Saved data entries

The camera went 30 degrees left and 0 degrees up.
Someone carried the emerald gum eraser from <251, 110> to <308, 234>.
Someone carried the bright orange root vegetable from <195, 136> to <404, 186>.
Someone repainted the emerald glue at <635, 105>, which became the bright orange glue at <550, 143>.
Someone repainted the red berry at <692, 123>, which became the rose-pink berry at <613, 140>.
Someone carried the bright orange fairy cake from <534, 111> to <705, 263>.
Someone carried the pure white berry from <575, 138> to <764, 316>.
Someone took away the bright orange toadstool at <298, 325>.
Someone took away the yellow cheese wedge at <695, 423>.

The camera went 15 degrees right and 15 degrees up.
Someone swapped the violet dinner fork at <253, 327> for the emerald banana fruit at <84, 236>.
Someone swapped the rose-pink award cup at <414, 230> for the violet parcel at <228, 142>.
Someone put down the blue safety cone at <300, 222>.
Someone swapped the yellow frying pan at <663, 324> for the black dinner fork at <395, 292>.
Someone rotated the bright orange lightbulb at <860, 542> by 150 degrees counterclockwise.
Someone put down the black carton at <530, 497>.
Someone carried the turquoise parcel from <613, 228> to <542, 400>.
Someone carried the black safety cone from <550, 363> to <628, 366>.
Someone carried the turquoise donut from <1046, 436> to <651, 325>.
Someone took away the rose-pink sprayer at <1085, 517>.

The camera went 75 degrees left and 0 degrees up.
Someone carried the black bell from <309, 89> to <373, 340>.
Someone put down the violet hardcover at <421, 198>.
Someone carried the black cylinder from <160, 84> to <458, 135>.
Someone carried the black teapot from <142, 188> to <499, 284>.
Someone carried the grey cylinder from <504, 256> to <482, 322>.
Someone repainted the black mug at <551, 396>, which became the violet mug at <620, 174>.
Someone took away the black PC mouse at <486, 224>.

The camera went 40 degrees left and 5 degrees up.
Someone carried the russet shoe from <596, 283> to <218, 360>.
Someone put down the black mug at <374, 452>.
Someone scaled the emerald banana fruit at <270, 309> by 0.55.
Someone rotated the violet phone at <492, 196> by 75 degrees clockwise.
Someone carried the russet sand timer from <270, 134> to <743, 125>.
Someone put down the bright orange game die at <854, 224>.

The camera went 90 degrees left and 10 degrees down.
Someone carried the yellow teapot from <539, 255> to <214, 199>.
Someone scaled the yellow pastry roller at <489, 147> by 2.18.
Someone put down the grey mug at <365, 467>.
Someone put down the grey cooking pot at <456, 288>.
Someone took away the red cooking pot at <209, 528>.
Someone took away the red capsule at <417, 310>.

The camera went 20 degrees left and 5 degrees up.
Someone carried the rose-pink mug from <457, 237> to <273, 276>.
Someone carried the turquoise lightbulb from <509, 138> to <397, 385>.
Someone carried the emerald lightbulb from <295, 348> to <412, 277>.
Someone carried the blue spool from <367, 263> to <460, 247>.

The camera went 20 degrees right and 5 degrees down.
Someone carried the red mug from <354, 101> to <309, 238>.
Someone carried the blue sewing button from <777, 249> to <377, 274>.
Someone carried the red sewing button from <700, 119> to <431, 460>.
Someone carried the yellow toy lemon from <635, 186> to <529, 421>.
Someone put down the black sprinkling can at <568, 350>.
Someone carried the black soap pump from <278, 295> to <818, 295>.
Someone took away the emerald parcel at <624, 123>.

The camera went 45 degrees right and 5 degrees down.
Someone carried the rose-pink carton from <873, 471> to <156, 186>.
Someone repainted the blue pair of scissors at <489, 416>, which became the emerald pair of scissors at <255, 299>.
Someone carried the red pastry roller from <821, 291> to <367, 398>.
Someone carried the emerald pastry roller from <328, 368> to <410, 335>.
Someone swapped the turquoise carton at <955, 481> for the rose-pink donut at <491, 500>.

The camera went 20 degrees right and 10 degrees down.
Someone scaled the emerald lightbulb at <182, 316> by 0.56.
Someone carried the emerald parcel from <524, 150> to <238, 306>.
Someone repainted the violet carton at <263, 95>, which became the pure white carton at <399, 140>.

What you should do =>
The answer must be every line of the data that holds the word "berry".

Task answer =>
Someone repainted the red berry at <692, 123>, which became the rose-pink berry at <613, 140>.
Someone carried the pure white berry from <575, 138> to <764, 316>.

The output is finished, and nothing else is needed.